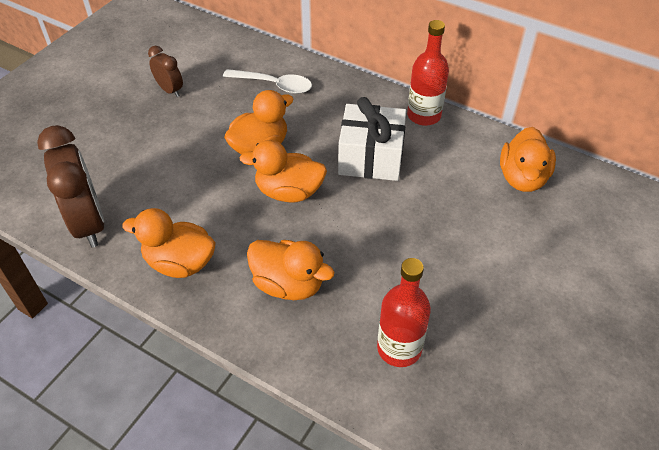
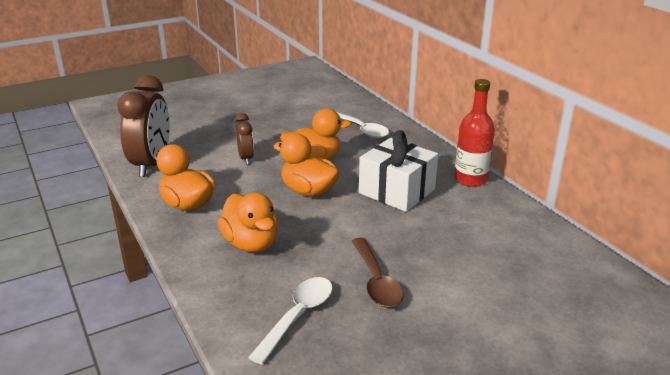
camera: 30 degrees right, 20 degrees down
(170, 90) = (281, 113): brown clock -> brown clock (246, 158)
(399, 348) = (298, 316): red bottle -> white spoon
(433, 275) = (376, 281): none -> brown spoon
(522, 178) = (528, 246): orange duck -> none

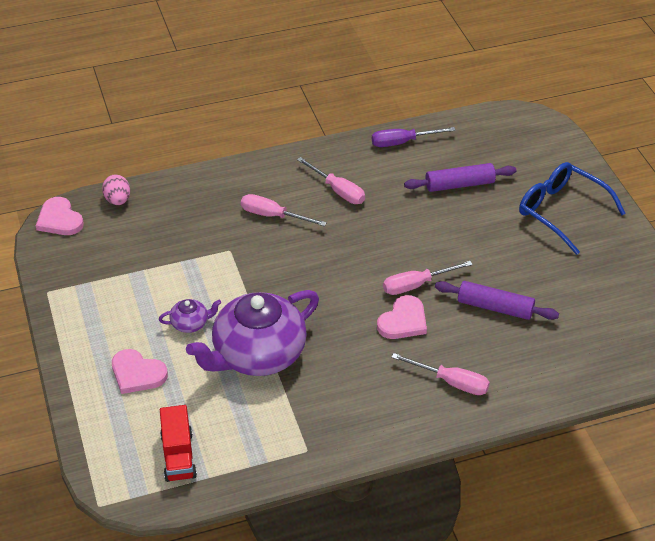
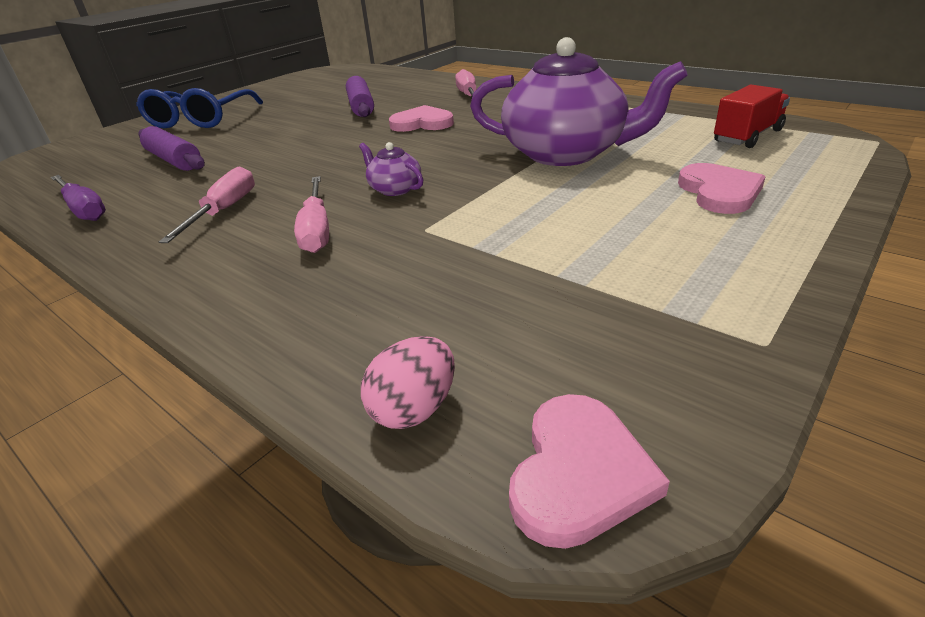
camera: 120 degrees left, 10 degrees down
(190, 323) = (590, 198): purple teapot -> purple teapot (394, 189)
(416, 285) = (365, 132): pink screwdriver -> none

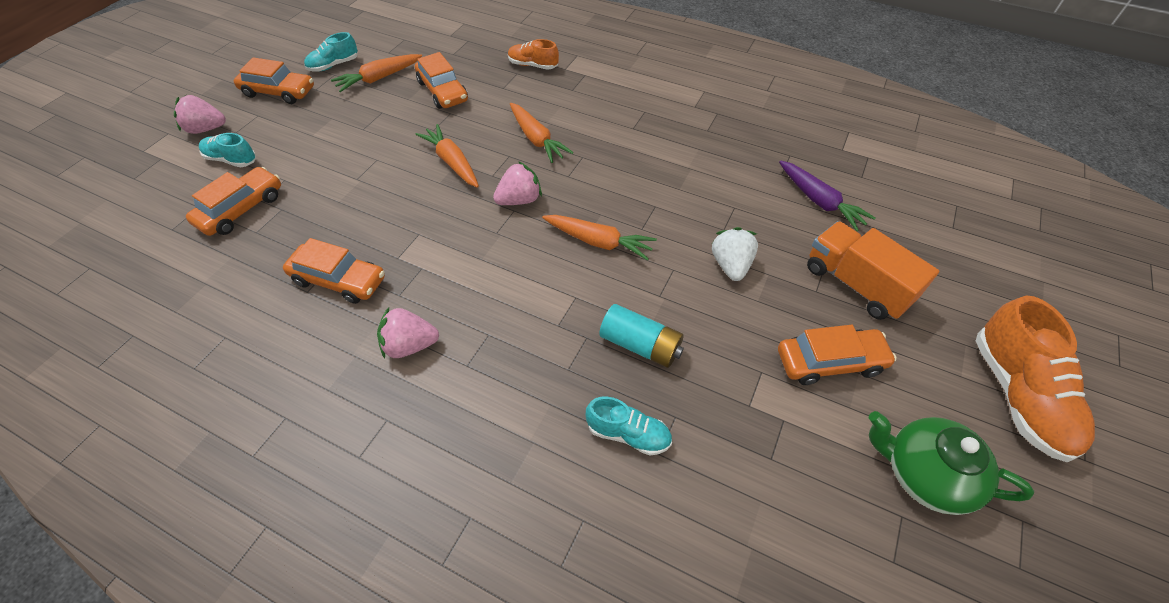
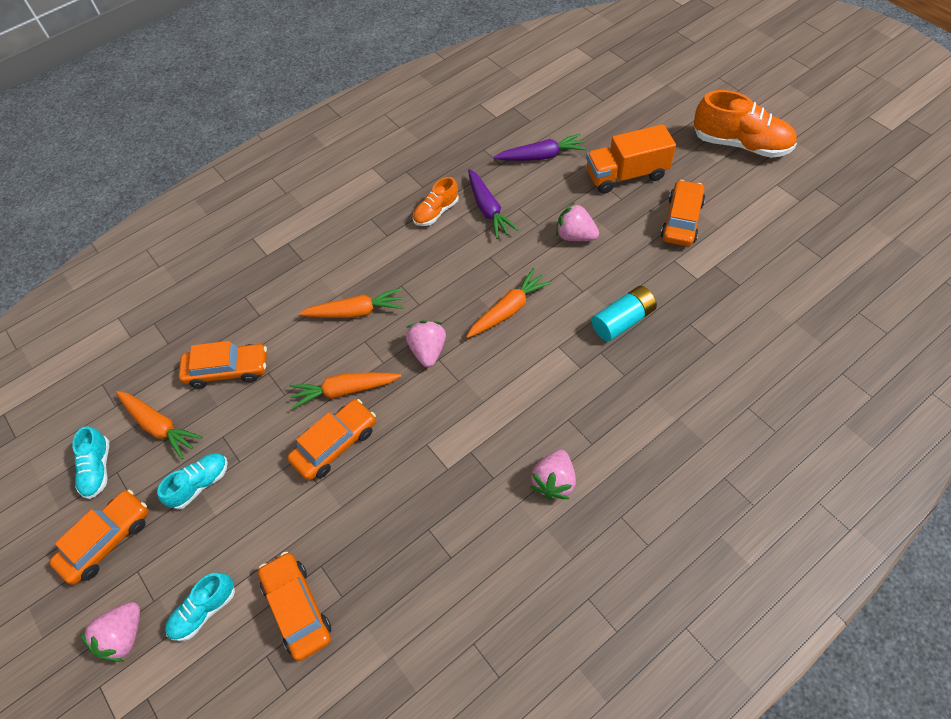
camera: 60 degrees left, 5 degrees up
(339, 280) = (450, 525): orange car -> orange car (335, 444)
(379, 78) = (159, 426): orange carrot -> orange carrot turned 45 degrees counterclockwise
(533, 65) = (242, 279): orange shoe -> orange shoe (436, 212)
(628, 434) = (693, 357): turquoise shoe -> turquoise shoe (200, 484)
(714, 184) = (488, 209): none -> purple carrot
(730, 265) = (575, 236): white strawberry -> pink strawberry
(924, 474) = (775, 215): green teapot -> none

Exercise details:
Return each line of the data where the word "white" appears.

Task output:
(399, 348) = (298, 316): red bottle -> white spoon
(730, 265) = (575, 236): white strawberry -> pink strawberry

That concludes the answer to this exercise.